### Work to complete
Beginning with the line containing "lampe de poche [rouge]", transcribe every line exactly down to the last one in the records below, and drop the pictures.

### Data extracts
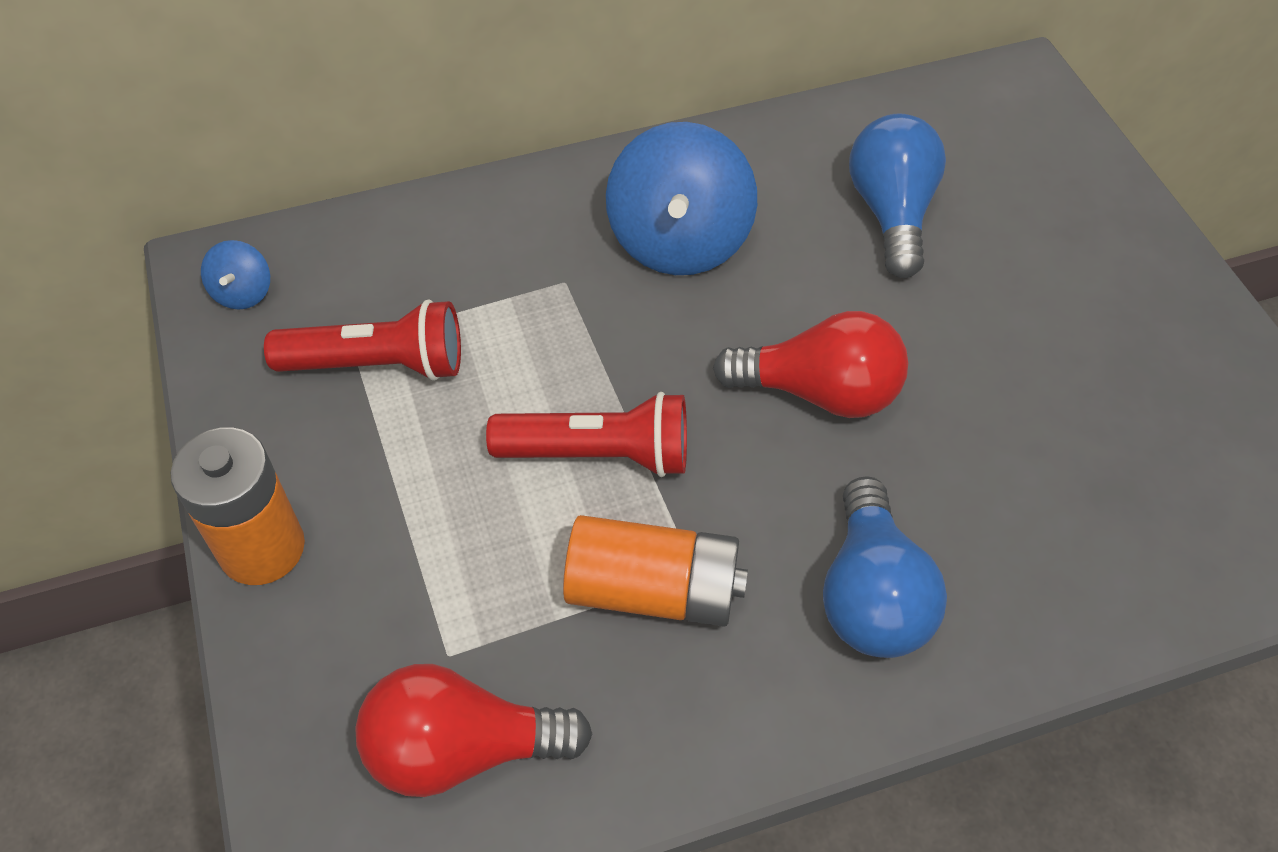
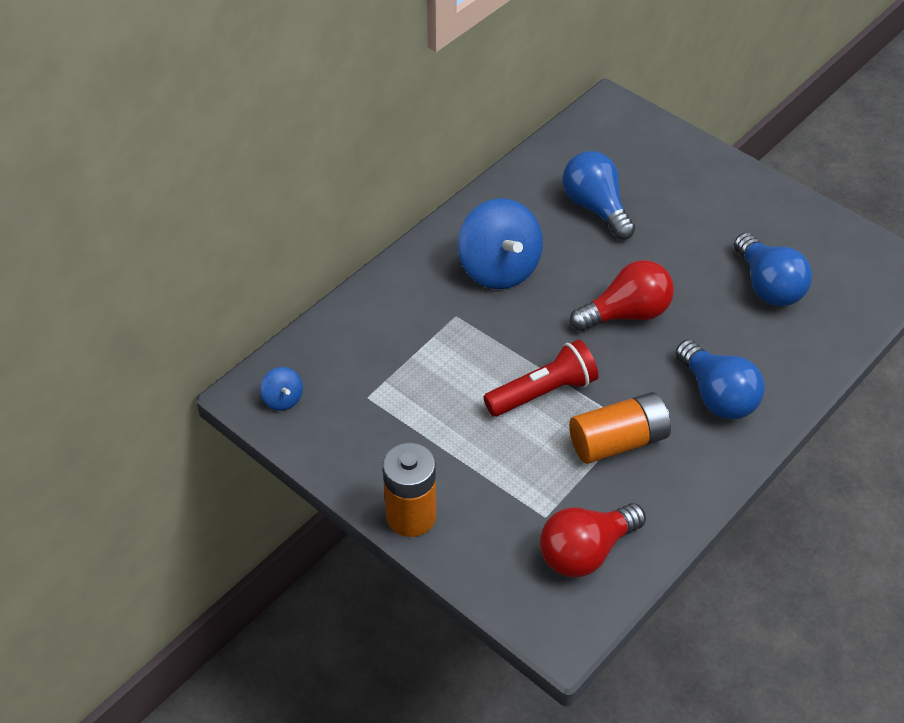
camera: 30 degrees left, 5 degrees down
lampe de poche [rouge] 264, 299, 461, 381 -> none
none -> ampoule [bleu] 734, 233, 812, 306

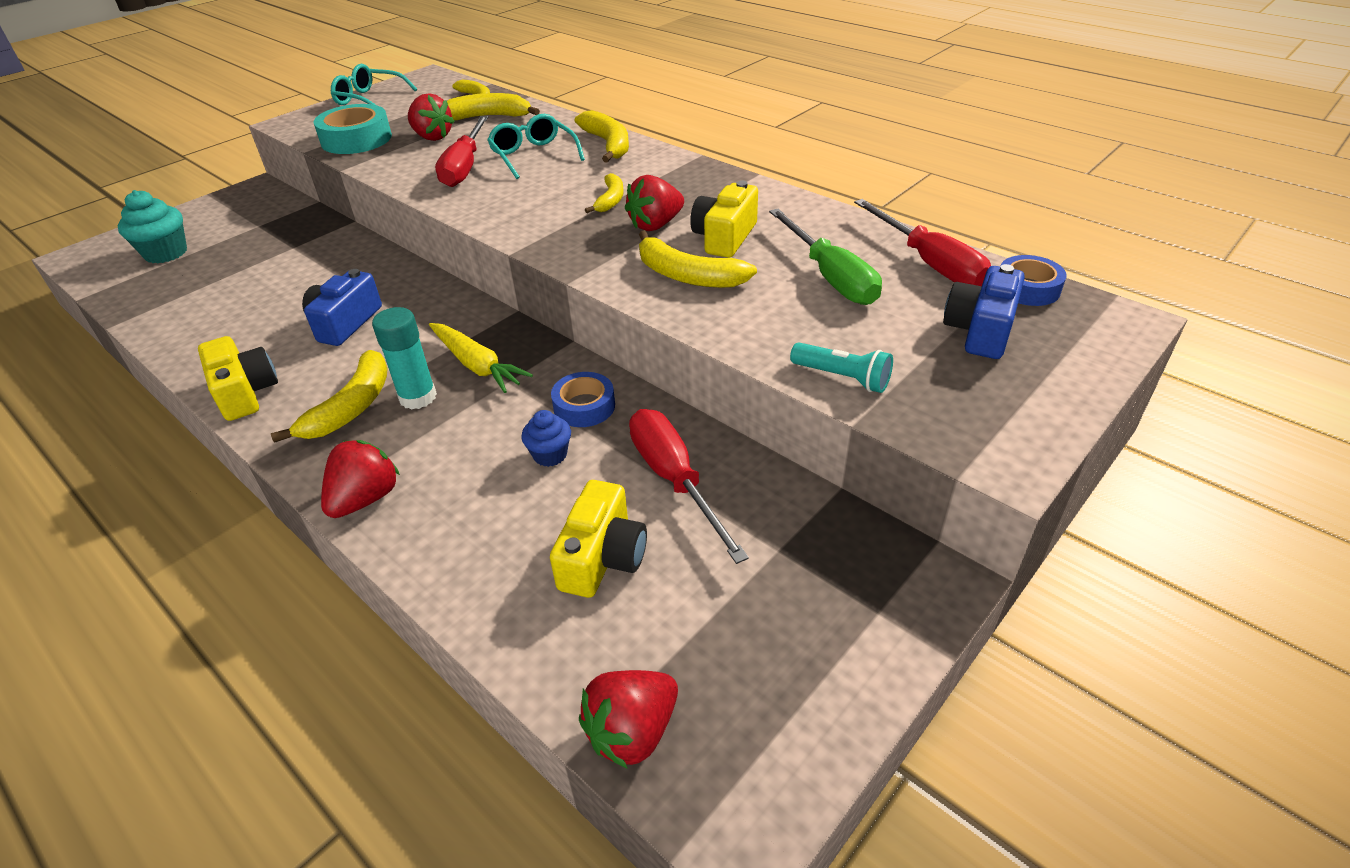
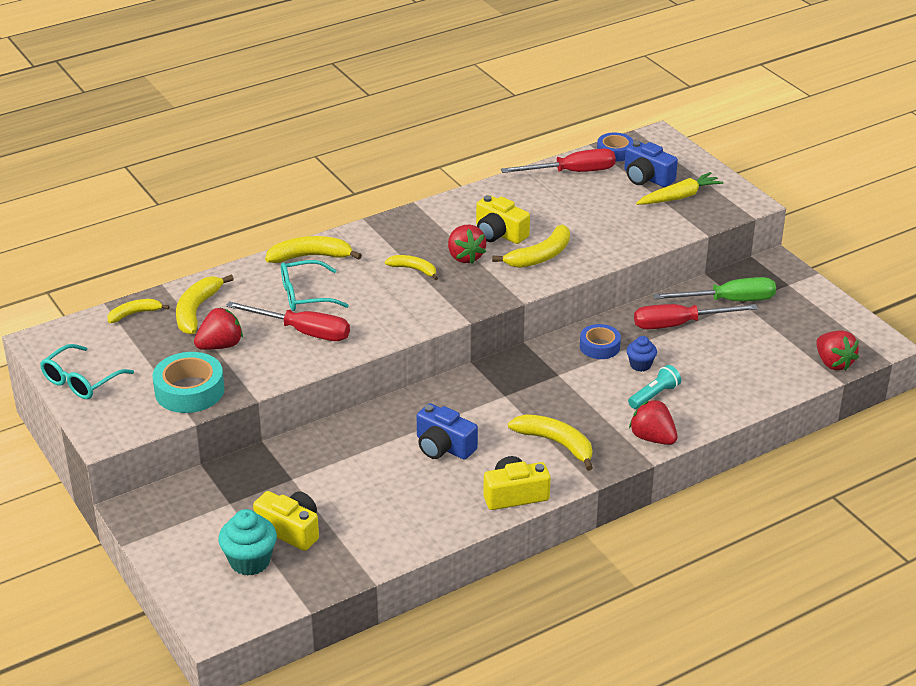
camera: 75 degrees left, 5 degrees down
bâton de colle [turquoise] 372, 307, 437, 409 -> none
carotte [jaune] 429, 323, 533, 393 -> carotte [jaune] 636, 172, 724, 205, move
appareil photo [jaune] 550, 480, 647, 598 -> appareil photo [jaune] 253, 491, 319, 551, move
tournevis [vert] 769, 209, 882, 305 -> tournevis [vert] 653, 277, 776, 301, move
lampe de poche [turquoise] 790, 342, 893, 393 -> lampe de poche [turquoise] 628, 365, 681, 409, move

### Your solution
lampe de poche [rouge] 264, 299, 461, 381 -> none
none -> ampoule [bleu] 734, 233, 812, 306

camera: 75 degrees left, 5 degrees down
bâton de colle [turquoise] 372, 307, 437, 409 -> none
carotte [jaune] 429, 323, 533, 393 -> carotte [jaune] 636, 172, 724, 205, move
appareil photo [jaune] 550, 480, 647, 598 -> appareil photo [jaune] 253, 491, 319, 551, move
tournevis [vert] 769, 209, 882, 305 -> tournevis [vert] 653, 277, 776, 301, move
lampe de poche [turquoise] 790, 342, 893, 393 -> lampe de poche [turquoise] 628, 365, 681, 409, move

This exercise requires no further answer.